• PROBLEM TO WORK ON
Pictures in the entries below are excluded; copy only the lines from the one containing "D3: LED green" to the one containing "R10: 6.8k (IN_B, VP) -> 10k (IN_B, VP)", both included.

• AVAILABLE DATA
------------------------------
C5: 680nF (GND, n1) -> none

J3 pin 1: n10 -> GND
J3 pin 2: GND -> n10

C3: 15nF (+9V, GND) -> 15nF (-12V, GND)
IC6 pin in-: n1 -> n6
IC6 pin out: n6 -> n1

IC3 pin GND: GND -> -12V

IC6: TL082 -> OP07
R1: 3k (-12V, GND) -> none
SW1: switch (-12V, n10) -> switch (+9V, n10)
------------------------------
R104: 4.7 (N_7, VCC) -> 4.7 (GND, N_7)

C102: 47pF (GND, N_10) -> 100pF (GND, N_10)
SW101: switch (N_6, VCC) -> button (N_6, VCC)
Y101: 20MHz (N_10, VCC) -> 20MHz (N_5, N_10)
------------------------------
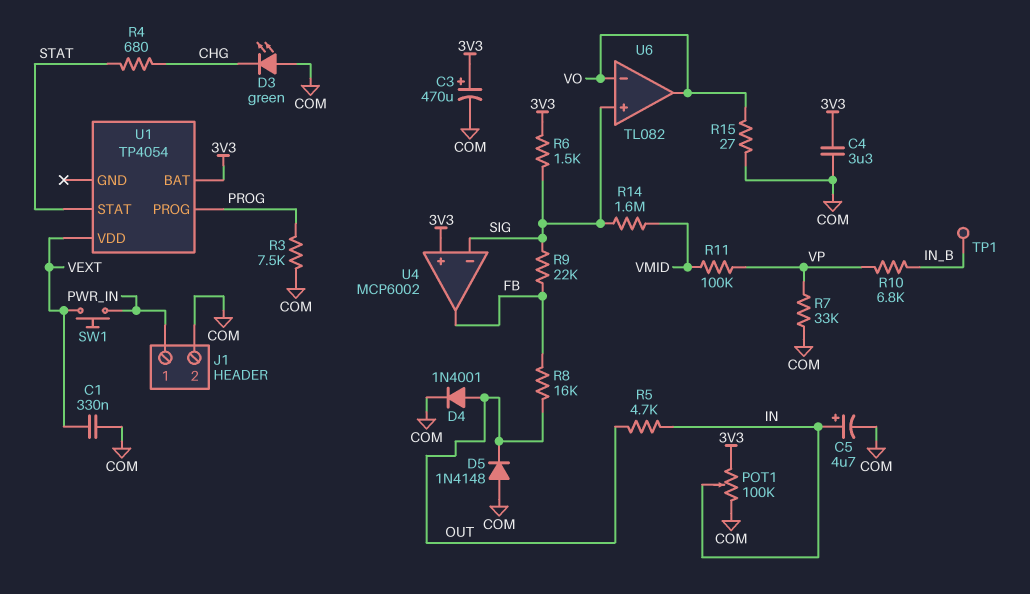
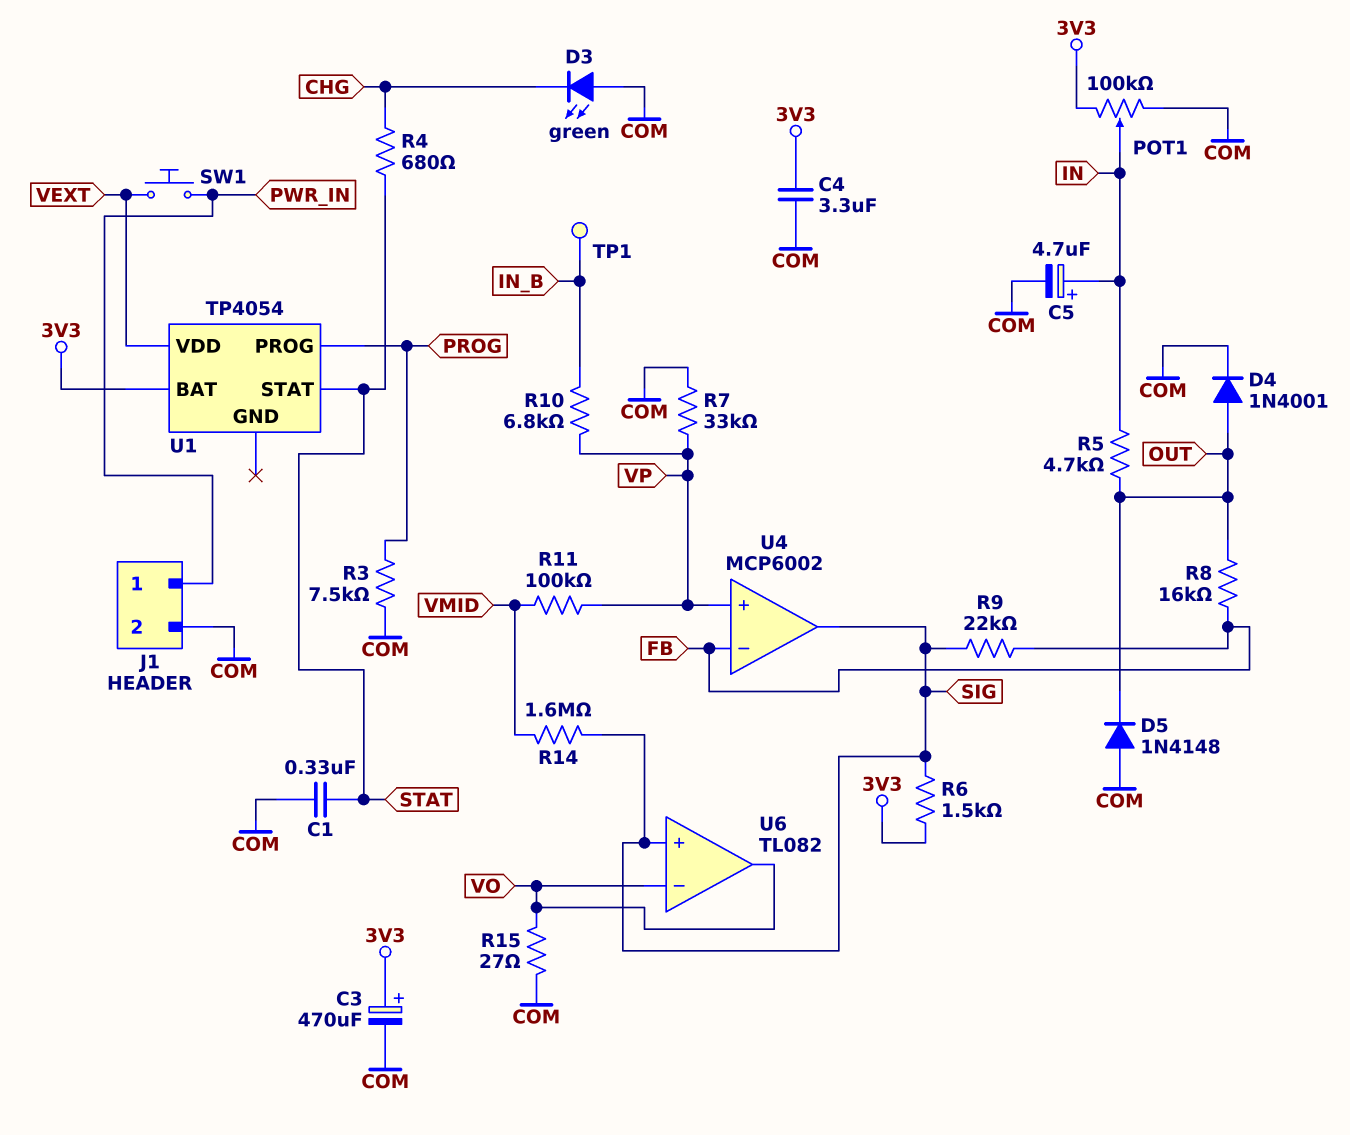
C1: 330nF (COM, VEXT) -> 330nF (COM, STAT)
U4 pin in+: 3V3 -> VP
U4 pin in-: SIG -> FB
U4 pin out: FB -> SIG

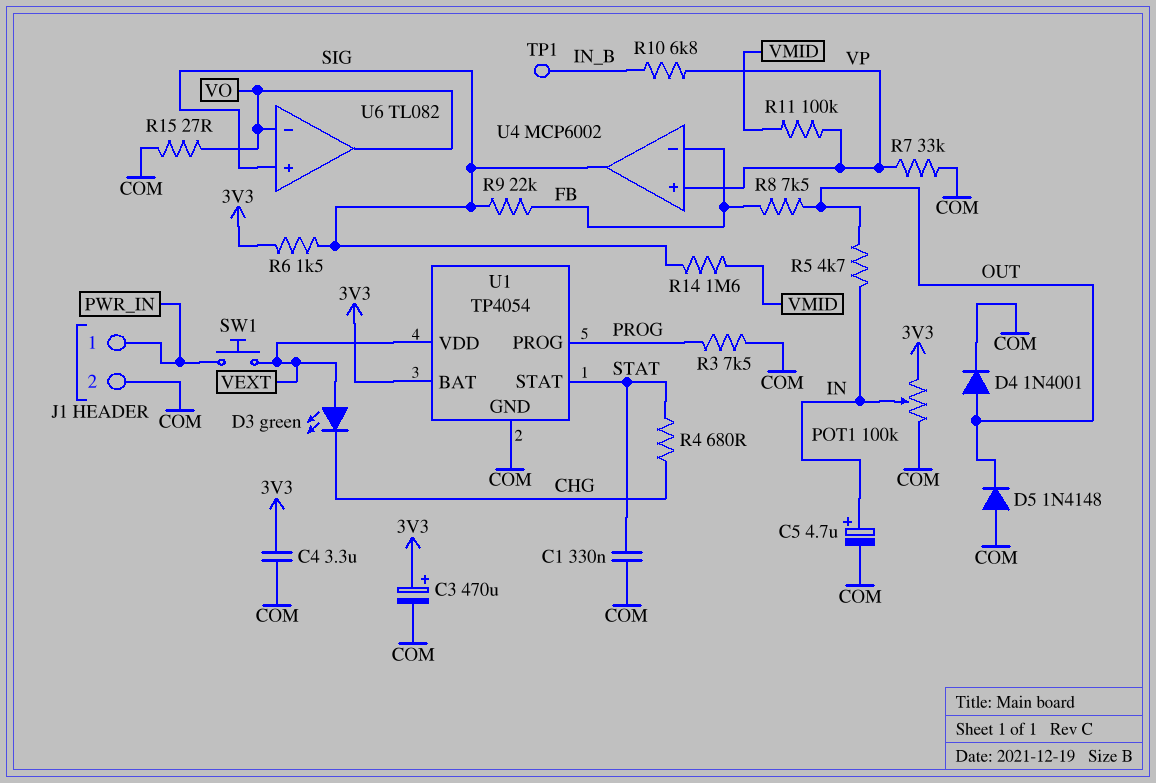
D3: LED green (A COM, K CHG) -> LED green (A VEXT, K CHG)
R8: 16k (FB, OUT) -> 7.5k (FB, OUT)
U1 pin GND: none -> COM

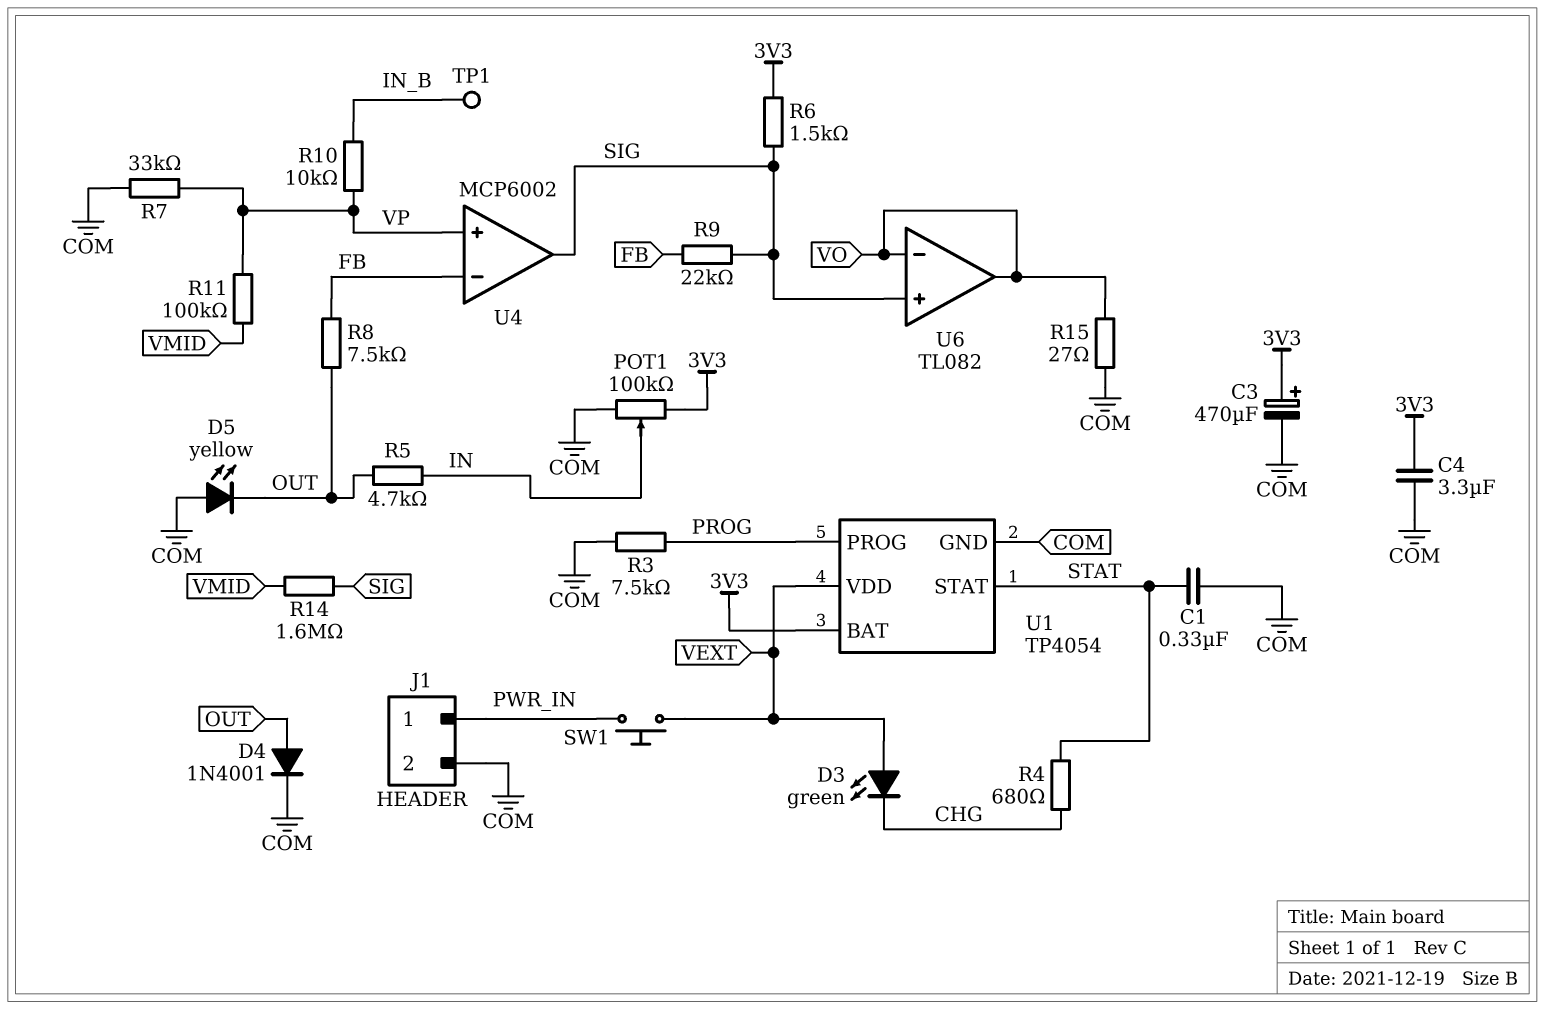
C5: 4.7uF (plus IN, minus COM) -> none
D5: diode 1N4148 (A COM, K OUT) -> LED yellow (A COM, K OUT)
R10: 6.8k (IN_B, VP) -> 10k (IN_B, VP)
------------------------------
• FINAL ANSWER
D3: LED green (A COM, K CHG) -> LED green (A VEXT, K CHG)
R8: 16k (FB, OUT) -> 7.5k (FB, OUT)
U1 pin GND: none -> COM

C5: 4.7uF (plus IN, minus COM) -> none
D5: diode 1N4148 (A COM, K OUT) -> LED yellow (A COM, K OUT)
R10: 6.8k (IN_B, VP) -> 10k (IN_B, VP)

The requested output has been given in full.